__INSTRUCTIONS FOR THE TASK__.
Only one stretch of the listing below is wanted. Begin at the line that has "green brick A4:B4", stop after the line that has "purple brick I2", and repeat every line in between exactly.

__INPUT DATA__.
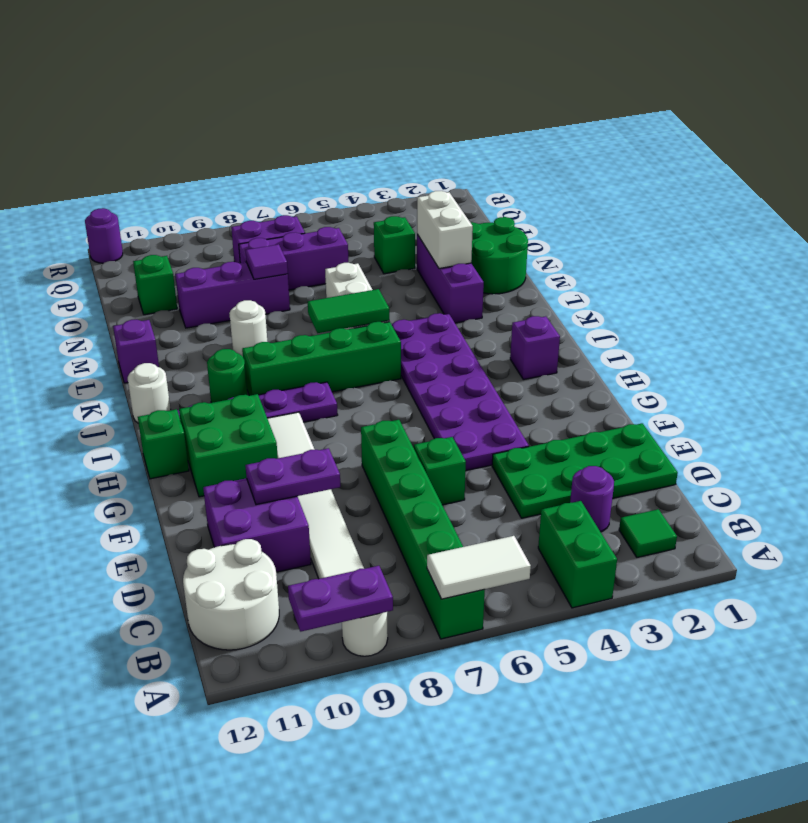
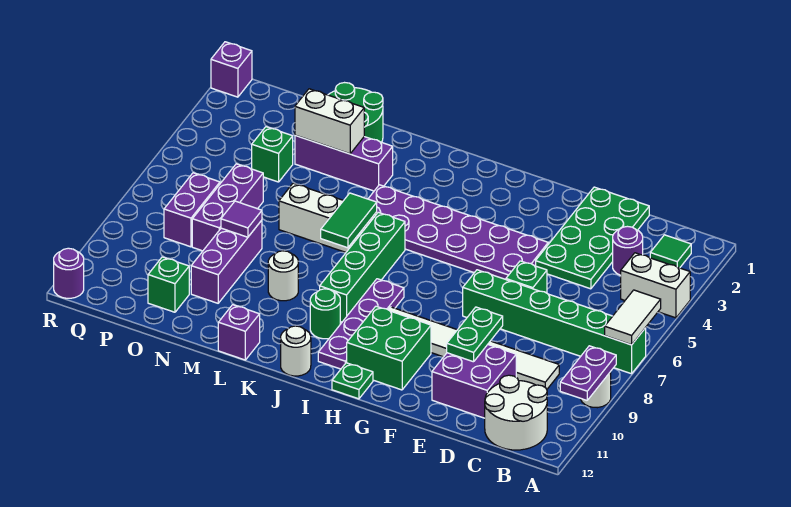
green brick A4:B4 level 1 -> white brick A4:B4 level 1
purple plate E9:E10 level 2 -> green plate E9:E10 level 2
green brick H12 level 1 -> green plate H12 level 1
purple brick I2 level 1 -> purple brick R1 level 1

* * *

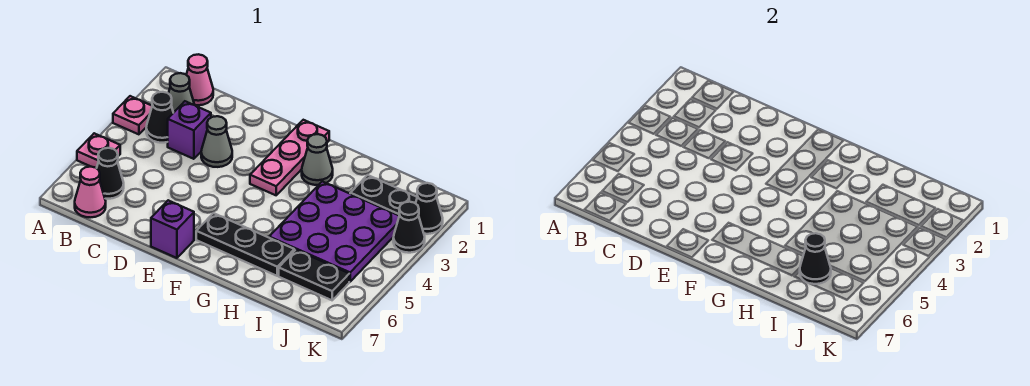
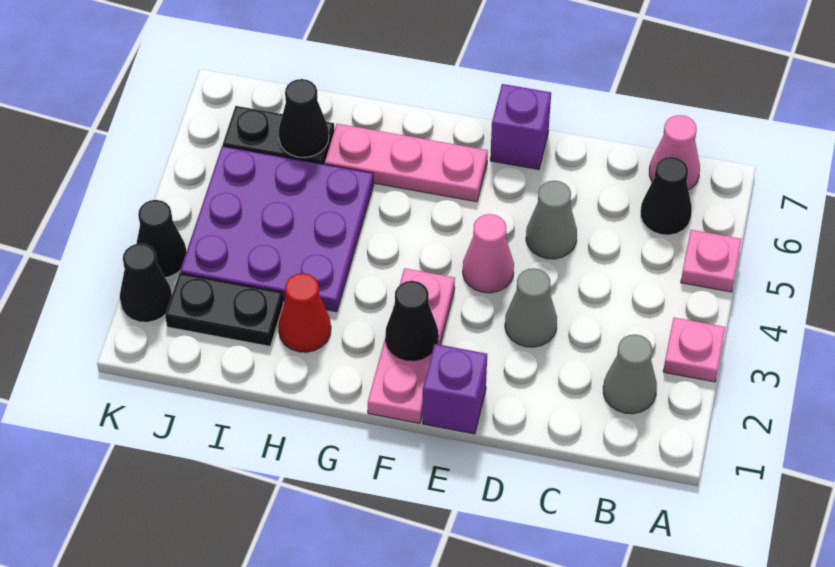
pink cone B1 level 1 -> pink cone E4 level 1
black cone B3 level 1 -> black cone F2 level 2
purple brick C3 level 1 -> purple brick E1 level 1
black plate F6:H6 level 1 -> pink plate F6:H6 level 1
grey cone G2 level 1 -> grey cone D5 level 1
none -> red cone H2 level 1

__ANSWER SPACE__.
green brick A4:B4 level 1 -> white brick A4:B4 level 1
purple plate E9:E10 level 2 -> green plate E9:E10 level 2
green brick H12 level 1 -> green plate H12 level 1
purple brick I2 level 1 -> purple brick R1 level 1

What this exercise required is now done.